TRY IT:
A verbatim transcription of the listing below is required, without its pictures.

DATA PROVIDED:
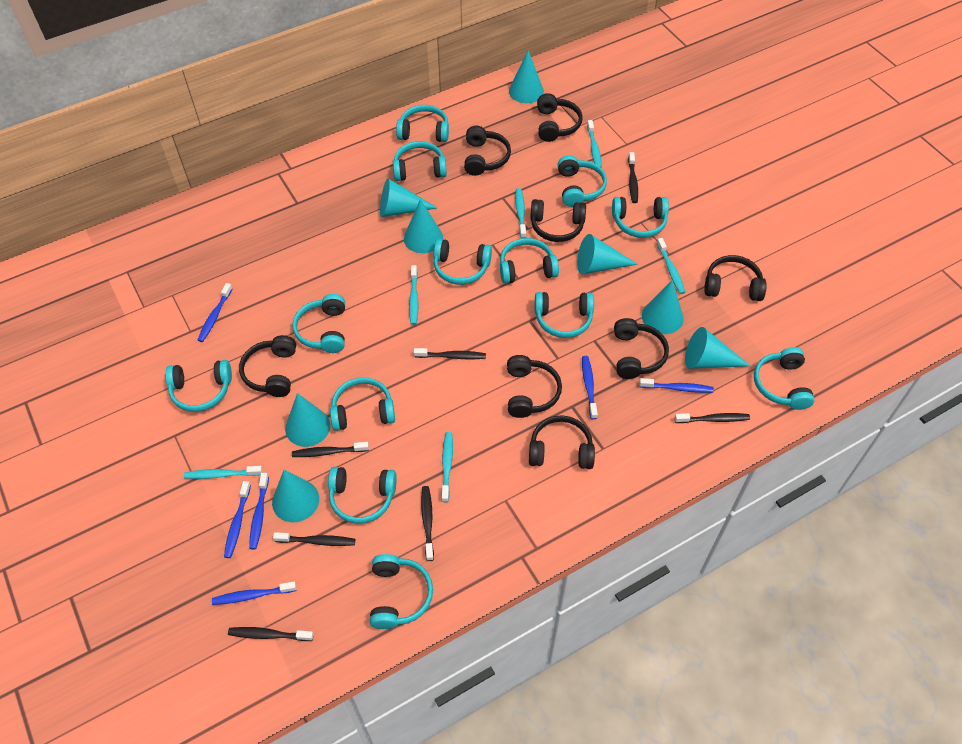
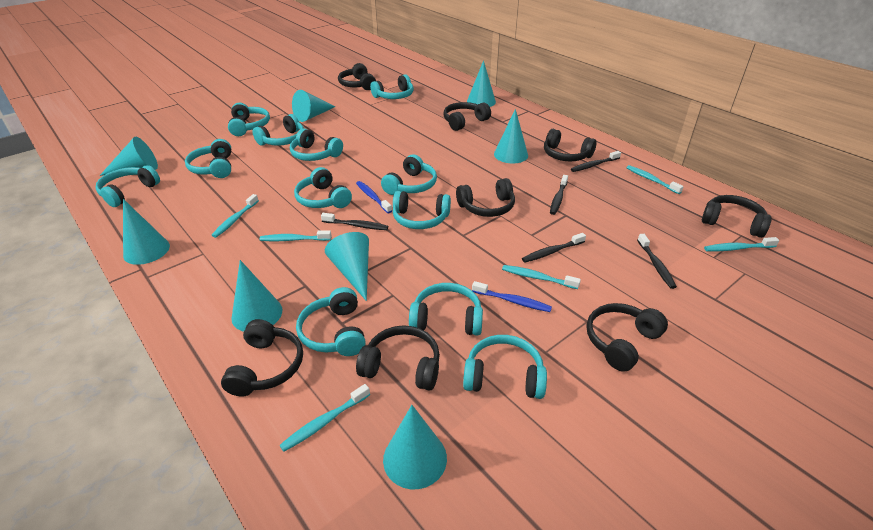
black toothbrush: 7 -> 5
blue toothbrush: 6 -> 2
turquoise headphones: 13 -> 12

SOLUTION TO THIS PROBLEM:
black toothbrush: 7 -> 5
blue toothbrush: 6 -> 2
turquoise headphones: 13 -> 12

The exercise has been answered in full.